- SUPPLIED MATERIAL

Segment Open

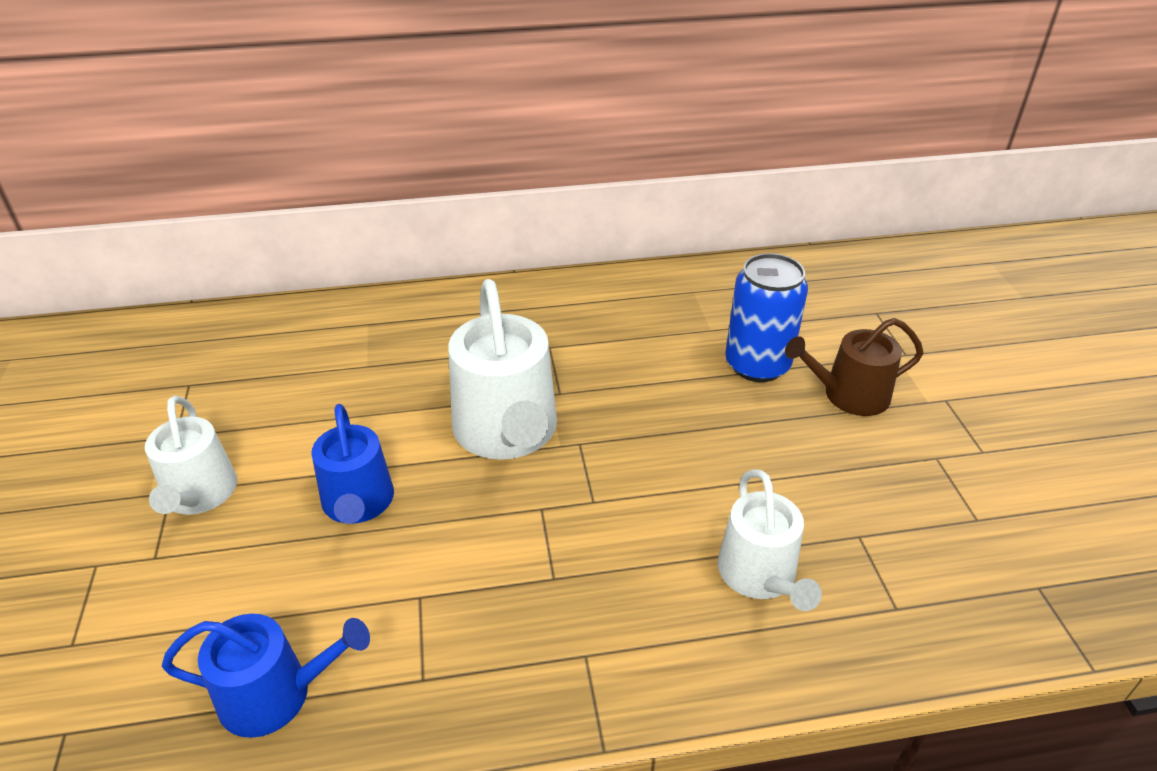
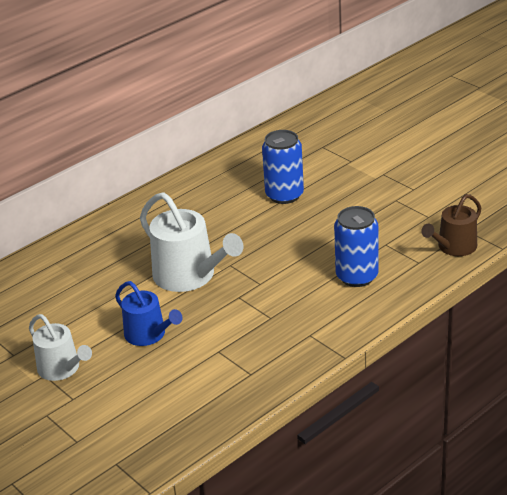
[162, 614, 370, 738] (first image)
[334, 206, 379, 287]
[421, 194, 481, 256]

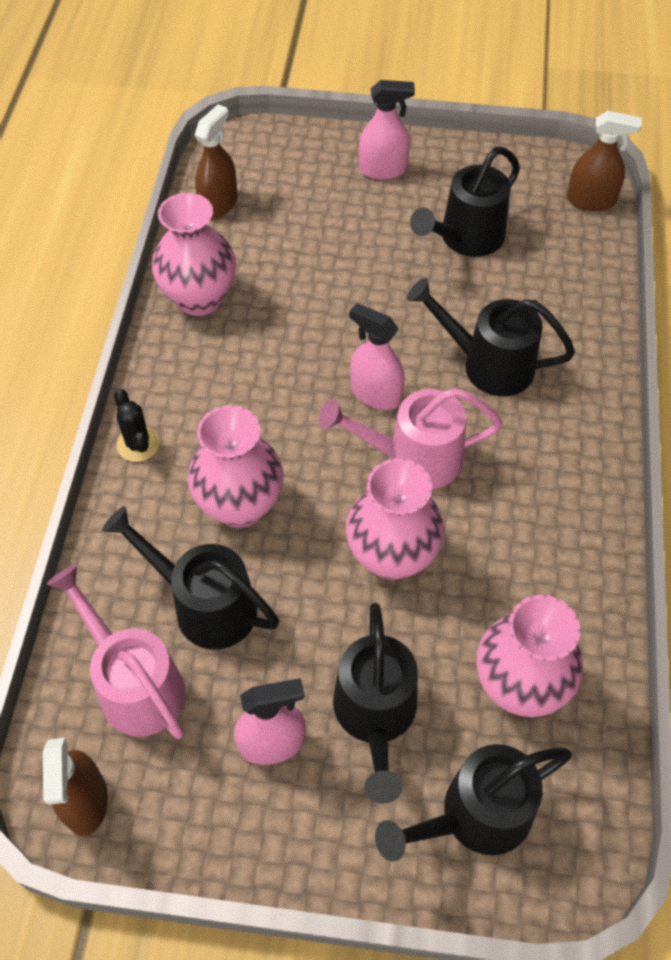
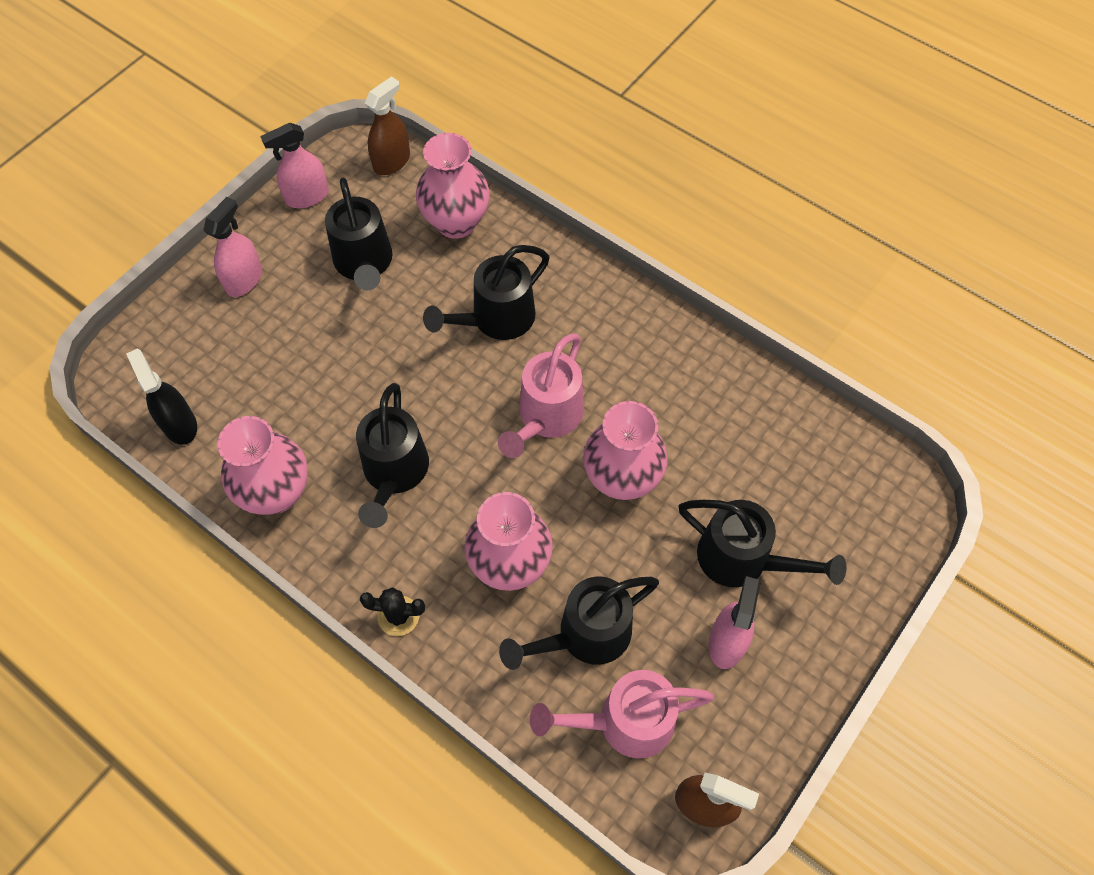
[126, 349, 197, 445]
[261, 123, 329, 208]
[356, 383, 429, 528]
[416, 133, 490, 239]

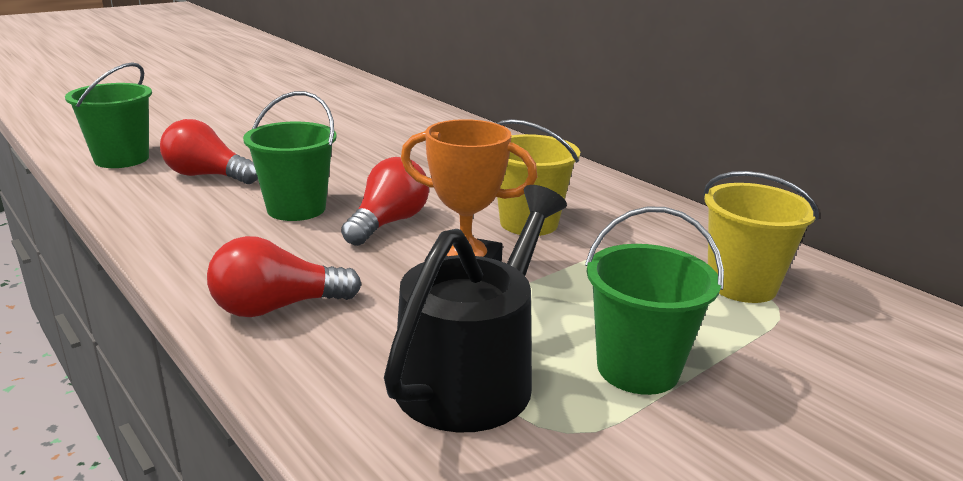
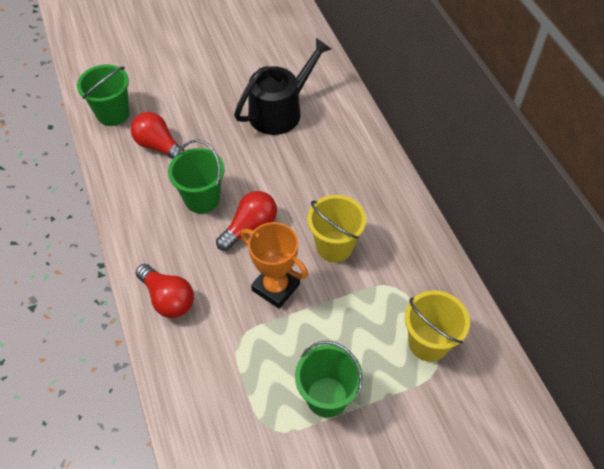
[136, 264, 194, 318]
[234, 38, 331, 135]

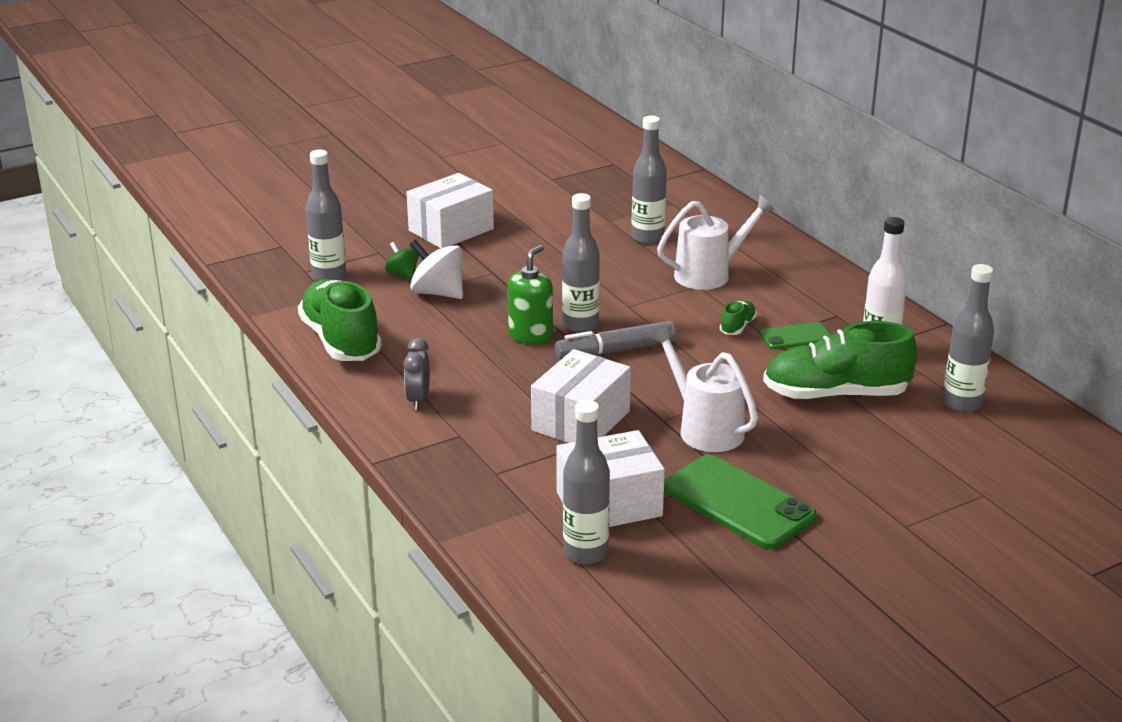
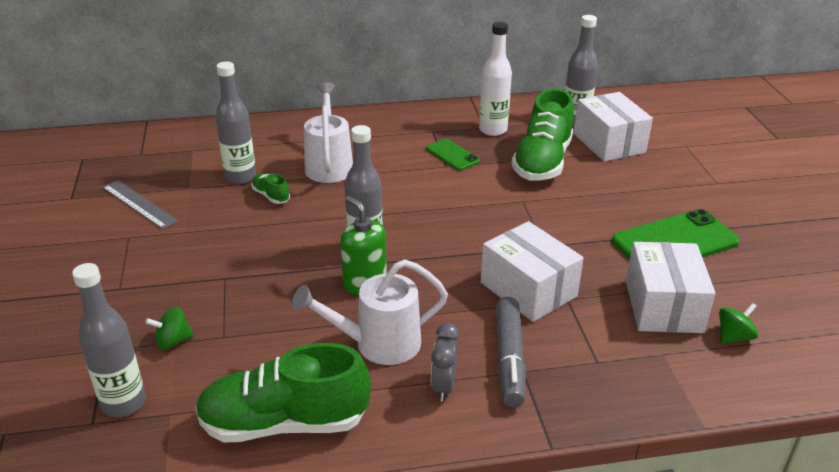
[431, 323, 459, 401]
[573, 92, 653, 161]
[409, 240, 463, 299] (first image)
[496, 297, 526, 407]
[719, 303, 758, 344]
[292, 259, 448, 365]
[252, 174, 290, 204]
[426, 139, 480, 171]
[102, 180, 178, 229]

Segment Closed

- EXERCISE PROMPT
What you give back should match the entries above exactly, except that pictures are dropped.

- FINISHED EXERCISE
[162, 614, 370, 738] (first image)
[334, 206, 379, 287]
[421, 194, 481, 256]

[126, 349, 197, 445]
[261, 123, 329, 208]
[356, 383, 429, 528]
[416, 133, 490, 239]

[136, 264, 194, 318]
[234, 38, 331, 135]

[431, 323, 459, 401]
[573, 92, 653, 161]
[409, 240, 463, 299] (first image)
[496, 297, 526, 407]
[719, 303, 758, 344]
[292, 259, 448, 365]
[252, 174, 290, 204]
[426, 139, 480, 171]
[102, 180, 178, 229]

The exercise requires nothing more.